# TASK GOAL
Write out every line exactly, from the start of the records below to the line with "purple carrot: [225,554,328,580]", and stop there. Don't write out the pictures.

# ENTRIES SUPPLIED
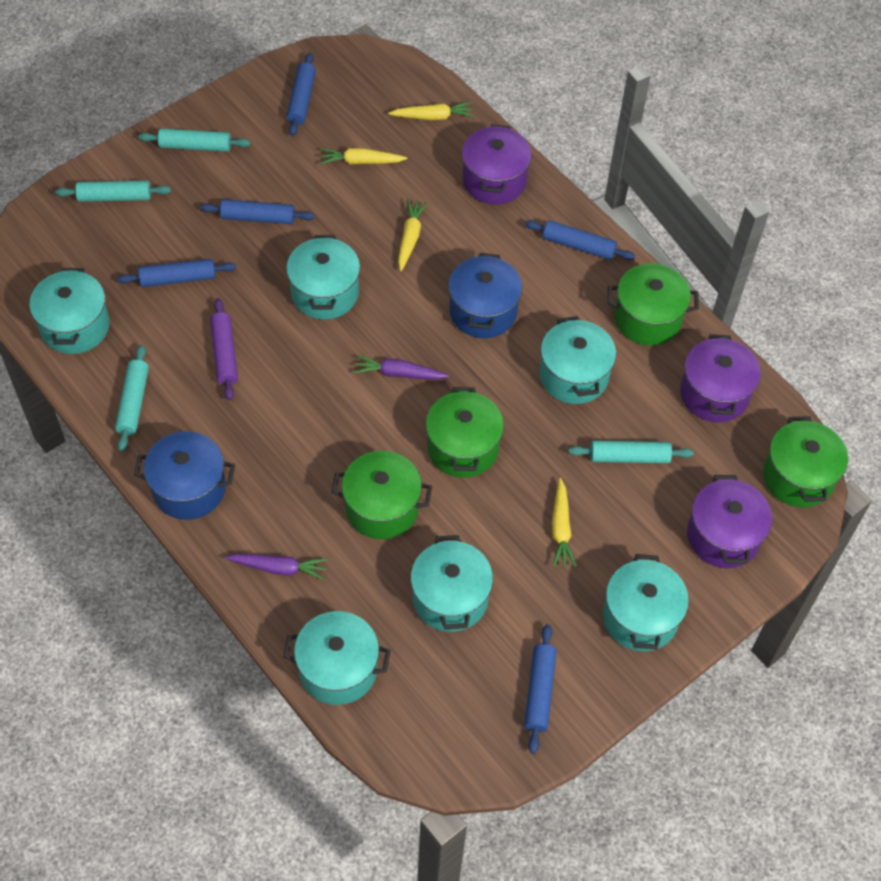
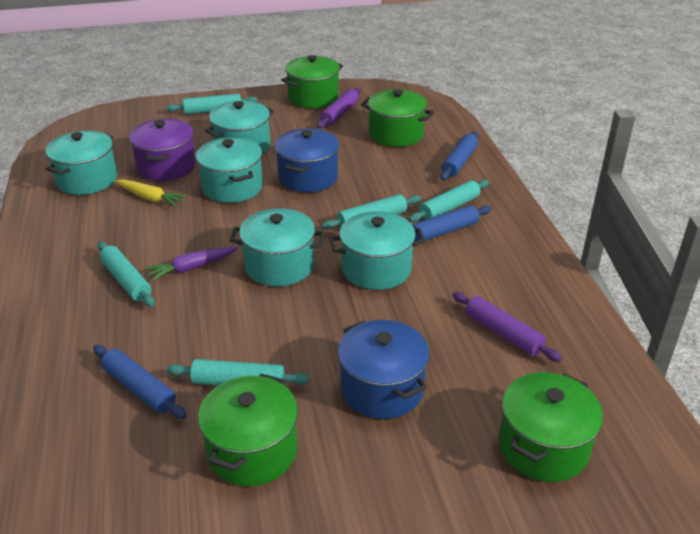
blue rolling pin: [117,259,236,287] [200,199,315,224] [287,53,316,136] [524,624,557,754] [525,220,635,260] = 5 -> [93,345,186,419] [412,205,492,242] [440,132,478,180] = 3
purple carrot: [225,554,328,580] [354,355,449,380] = 2 -> [145,247,238,281] = 1
purple pot: [462,124,532,205] [680,334,761,422] [687,475,772,568] = 3 -> [129,119,196,181] = 1
purple rolling pin: [210,298,238,401] = 1 -> [317,88,361,128] [452,292,562,362] = 2
turquoise pot: [30,268,110,354] [283,611,391,705] [286,235,360,320] [411,535,493,632] [539,316,616,404] [603,554,689,651] = 6 -> [46,131,117,195] [196,137,263,203] [205,101,274,155] [230,208,325,287] [329,211,425,290] = 5
turquoise rolling pin: [55,181,171,202] [115,345,149,452] [139,128,250,152] [568,441,694,463] = 4 -> [98,242,155,307] [166,93,257,114] [167,359,309,385] [321,194,421,229] [409,180,489,222] = 5
yellow carrot: [320,148,407,165] [388,102,474,120] [398,199,428,271] [552,478,577,567] = 4 -> [114,179,187,207] = 1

# ANSWER SECTION
blue rolling pin: [117,259,236,287] [200,199,315,224] [287,53,316,136] [524,624,557,754] [525,220,635,260] = 5 -> [93,345,186,419] [412,205,492,242] [440,132,478,180] = 3
purple carrot: [225,554,328,580] [354,355,449,380] = 2 -> [145,247,238,281] = 1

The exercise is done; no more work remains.